## [DATA FOR THIS EXERCISE]
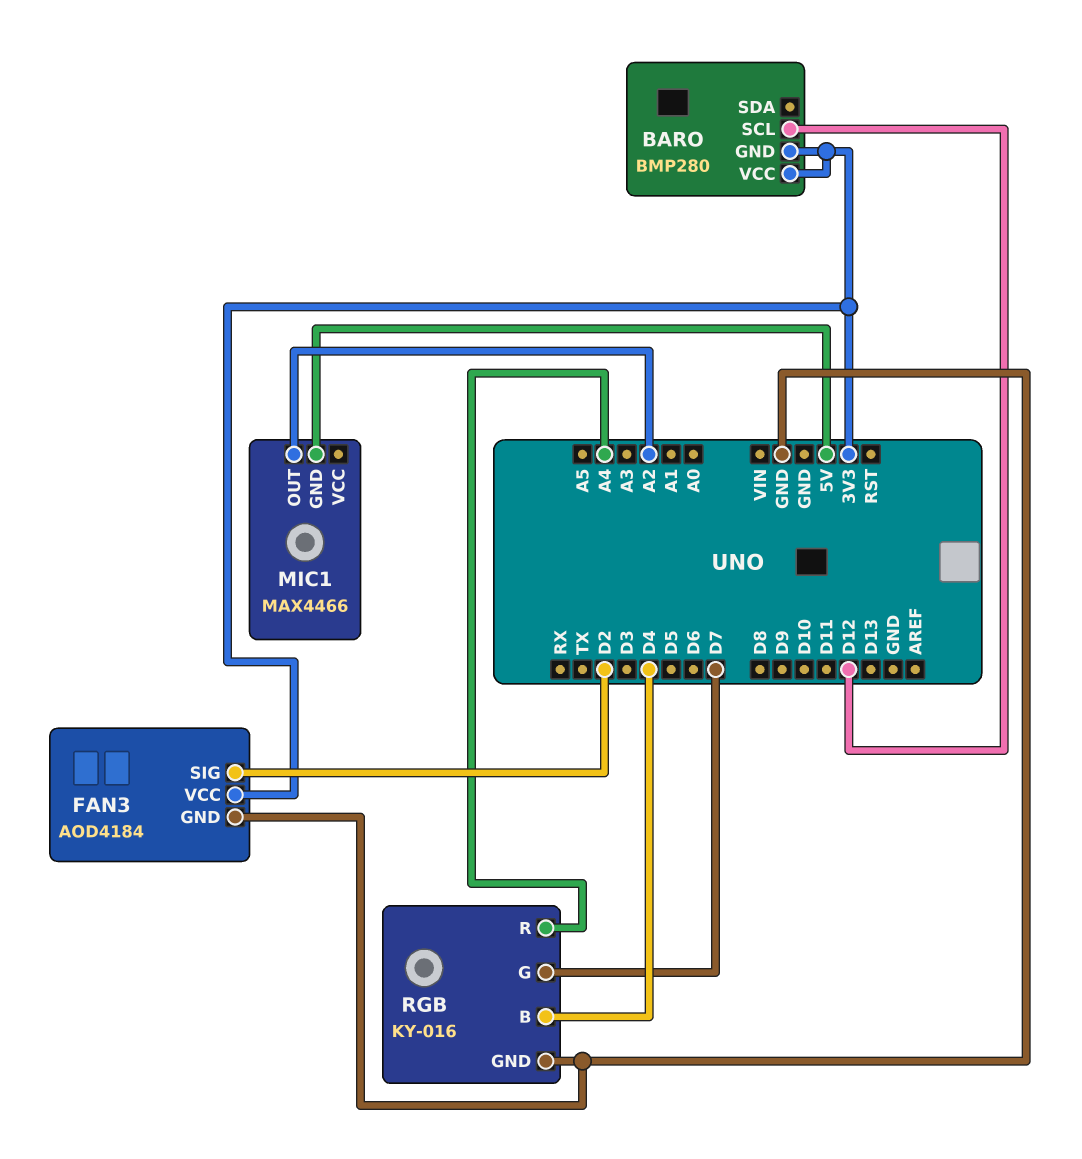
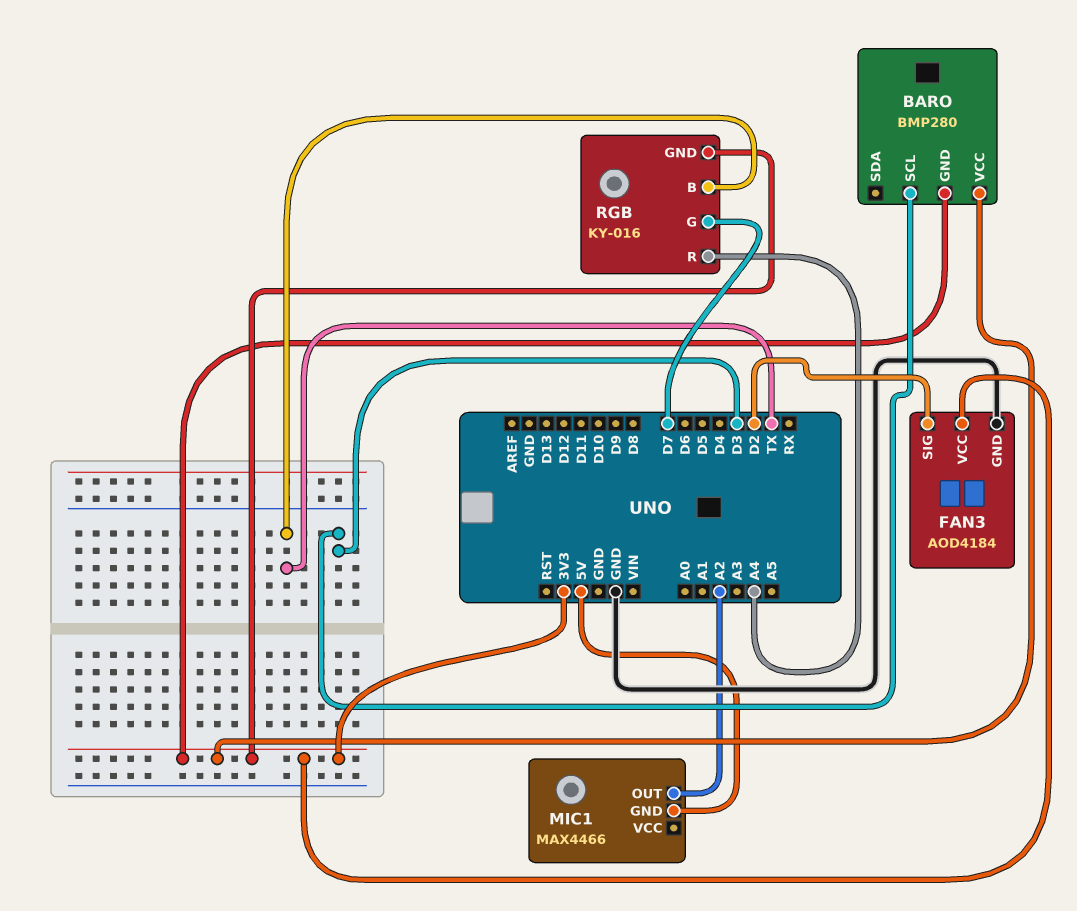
BARO pin SCL: D12 -> D3
RGB pin B: D4 -> TX
RGB pin GND: GND -> 3V3

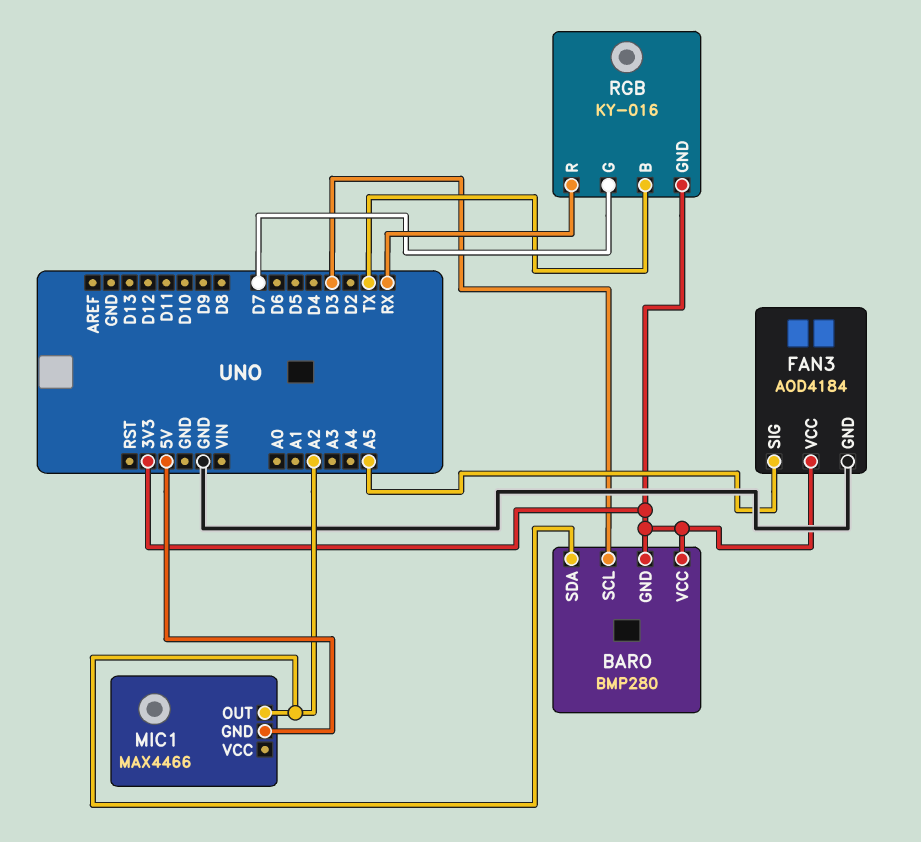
BARO pin SDA: none -> A2
FAN3 pin SIG: D2 -> A5
RGB pin R: A4 -> RX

## [WHAT THE TASK REQUIRES]
Copy every line in the data above that has the string "BARO" in it.

## [EXERCISE RESPONSE]
BARO pin SCL: D12 -> D3
BARO pin SDA: none -> A2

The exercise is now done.